● DATA FOR THIS TASK:
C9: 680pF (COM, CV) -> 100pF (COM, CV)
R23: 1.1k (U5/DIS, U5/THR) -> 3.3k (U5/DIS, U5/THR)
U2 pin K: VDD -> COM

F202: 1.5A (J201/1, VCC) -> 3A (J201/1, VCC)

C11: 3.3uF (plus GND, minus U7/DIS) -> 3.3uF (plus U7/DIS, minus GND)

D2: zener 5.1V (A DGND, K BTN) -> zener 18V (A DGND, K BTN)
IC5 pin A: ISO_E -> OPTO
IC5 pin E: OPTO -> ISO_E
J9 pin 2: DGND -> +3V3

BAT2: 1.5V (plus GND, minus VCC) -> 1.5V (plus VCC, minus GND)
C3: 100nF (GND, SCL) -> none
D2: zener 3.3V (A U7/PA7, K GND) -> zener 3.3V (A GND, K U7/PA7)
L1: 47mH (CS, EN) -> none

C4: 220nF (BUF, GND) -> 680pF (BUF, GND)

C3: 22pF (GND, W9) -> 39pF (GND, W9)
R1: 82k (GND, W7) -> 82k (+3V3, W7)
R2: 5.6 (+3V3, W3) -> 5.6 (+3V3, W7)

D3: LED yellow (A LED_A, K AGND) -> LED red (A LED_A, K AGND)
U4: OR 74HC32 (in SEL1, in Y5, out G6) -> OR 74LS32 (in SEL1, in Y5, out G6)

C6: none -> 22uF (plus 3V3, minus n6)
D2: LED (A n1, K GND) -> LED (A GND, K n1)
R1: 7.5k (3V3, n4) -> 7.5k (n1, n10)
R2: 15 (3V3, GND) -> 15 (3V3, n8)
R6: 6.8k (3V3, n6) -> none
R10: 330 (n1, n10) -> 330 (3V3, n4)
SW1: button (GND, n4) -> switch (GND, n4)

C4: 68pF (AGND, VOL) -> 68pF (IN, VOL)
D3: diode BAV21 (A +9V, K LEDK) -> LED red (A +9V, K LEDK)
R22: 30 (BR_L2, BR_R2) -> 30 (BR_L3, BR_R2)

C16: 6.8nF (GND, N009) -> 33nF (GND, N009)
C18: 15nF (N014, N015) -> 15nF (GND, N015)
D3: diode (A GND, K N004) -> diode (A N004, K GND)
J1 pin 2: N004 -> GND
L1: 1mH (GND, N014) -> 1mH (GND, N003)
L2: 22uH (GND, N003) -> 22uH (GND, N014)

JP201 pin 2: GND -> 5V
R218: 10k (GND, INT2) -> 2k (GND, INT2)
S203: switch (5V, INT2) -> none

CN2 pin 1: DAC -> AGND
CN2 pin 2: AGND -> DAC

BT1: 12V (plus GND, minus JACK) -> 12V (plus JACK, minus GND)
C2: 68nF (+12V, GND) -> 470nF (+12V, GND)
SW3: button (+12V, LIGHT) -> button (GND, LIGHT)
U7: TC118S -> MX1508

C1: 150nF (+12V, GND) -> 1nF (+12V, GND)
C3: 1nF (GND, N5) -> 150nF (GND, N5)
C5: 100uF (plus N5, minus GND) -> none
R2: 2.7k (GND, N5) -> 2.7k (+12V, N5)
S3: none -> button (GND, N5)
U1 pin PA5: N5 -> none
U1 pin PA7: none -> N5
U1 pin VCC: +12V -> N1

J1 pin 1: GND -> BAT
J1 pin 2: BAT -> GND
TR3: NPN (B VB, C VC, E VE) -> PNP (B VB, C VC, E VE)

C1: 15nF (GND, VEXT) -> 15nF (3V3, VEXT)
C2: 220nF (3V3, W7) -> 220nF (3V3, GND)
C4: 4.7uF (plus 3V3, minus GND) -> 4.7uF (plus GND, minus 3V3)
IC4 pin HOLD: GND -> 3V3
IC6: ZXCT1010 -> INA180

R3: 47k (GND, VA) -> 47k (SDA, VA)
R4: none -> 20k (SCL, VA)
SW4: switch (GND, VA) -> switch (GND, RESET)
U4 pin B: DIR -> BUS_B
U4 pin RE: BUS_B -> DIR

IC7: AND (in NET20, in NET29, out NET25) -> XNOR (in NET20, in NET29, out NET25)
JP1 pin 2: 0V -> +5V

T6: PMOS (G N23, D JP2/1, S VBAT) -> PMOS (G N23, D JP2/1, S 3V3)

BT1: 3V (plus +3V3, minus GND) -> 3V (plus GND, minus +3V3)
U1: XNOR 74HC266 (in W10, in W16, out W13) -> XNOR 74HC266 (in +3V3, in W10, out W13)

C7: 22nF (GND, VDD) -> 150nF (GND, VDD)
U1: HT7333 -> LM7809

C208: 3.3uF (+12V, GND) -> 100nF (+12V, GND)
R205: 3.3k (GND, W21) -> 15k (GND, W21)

● WHAT NEEDS TO BE DONE: Only the lines from the one containing "BT1: 3V (plus" through the final line of the material should be printed, each word for word. Both of those lines count.

● REPLY:
BT1: 3V (plus +3V3, minus GND) -> 3V (plus GND, minus +3V3)
U1: XNOR 74HC266 (in W10, in W16, out W13) -> XNOR 74HC266 (in +3V3, in W10, out W13)

C7: 22nF (GND, VDD) -> 150nF (GND, VDD)
U1: HT7333 -> LM7809

C208: 3.3uF (+12V, GND) -> 100nF (+12V, GND)
R205: 3.3k (GND, W21) -> 15k (GND, W21)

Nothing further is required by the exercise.